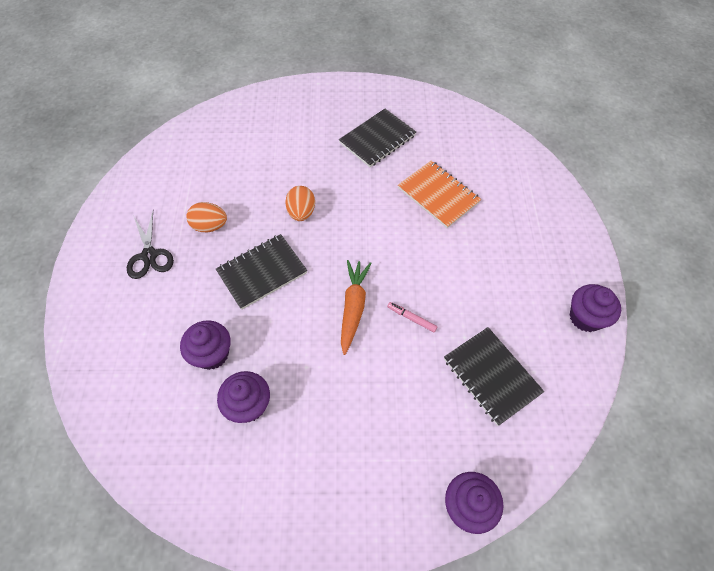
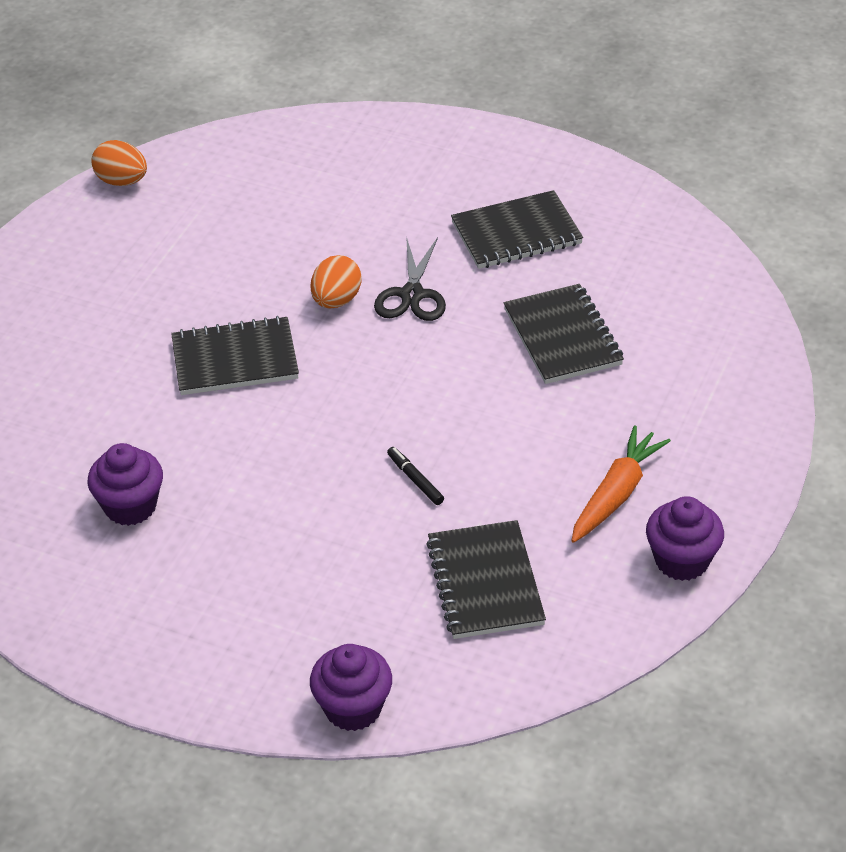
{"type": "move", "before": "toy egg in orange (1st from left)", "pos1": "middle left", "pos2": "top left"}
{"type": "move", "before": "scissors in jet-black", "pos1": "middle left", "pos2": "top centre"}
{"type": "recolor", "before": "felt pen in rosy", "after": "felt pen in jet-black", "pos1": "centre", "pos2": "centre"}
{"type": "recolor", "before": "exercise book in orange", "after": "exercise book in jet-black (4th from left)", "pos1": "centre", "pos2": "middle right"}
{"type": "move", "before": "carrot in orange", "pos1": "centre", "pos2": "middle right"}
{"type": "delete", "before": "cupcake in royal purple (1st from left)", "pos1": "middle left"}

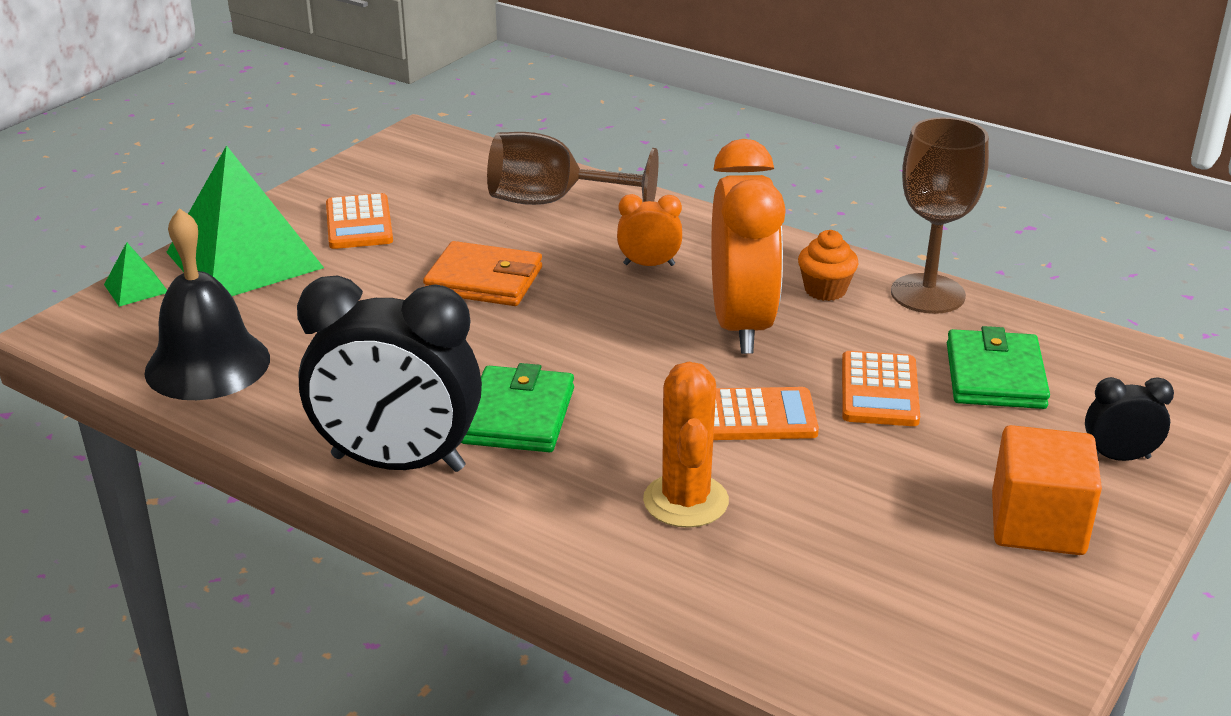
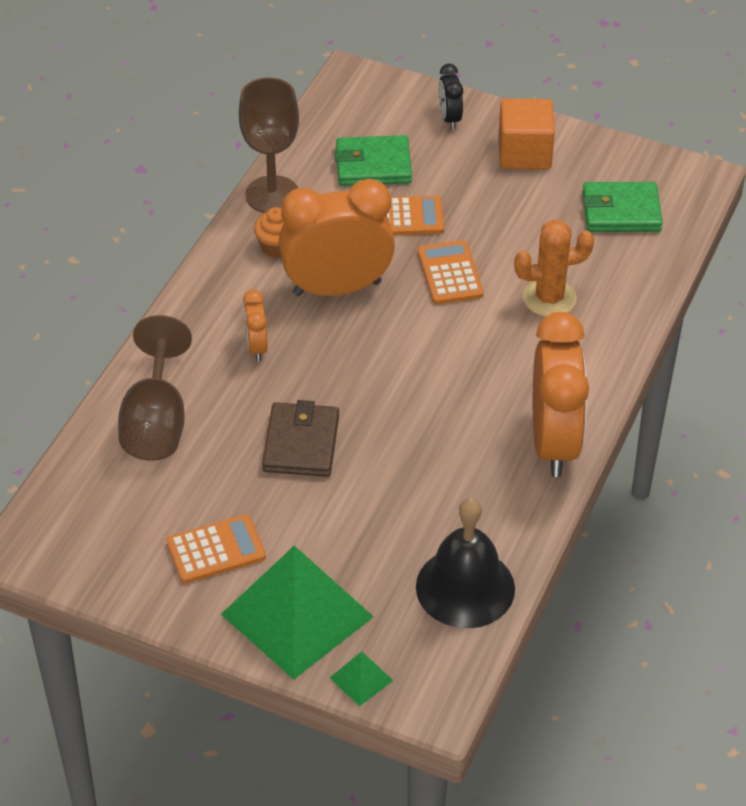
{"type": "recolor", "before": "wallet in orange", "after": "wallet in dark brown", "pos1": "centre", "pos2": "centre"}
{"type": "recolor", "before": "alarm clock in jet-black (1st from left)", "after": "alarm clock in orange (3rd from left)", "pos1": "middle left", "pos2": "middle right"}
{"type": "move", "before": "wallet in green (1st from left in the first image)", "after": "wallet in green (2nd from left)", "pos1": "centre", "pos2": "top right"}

================

→ **What the exercise asks**:
The required output is the exact run of lines from the start of the records through the line containing "book in jet-black", both ends included, with no pictures.

→ **Exercise response**:
{"type": "move", "before": "toy egg in orange (1st from left)", "pos1": "middle left", "pos2": "top left"}
{"type": "move", "before": "scissors in jet-black", "pos1": "middle left", "pos2": "top centre"}
{"type": "recolor", "before": "felt pen in rosy", "after": "felt pen in jet-black", "pos1": "centre", "pos2": "centre"}
{"type": "recolor", "before": "exercise book in orange", "after": "exercise book in jet-black (4th from left)", "pos1": "centre", "pos2": "middle right"}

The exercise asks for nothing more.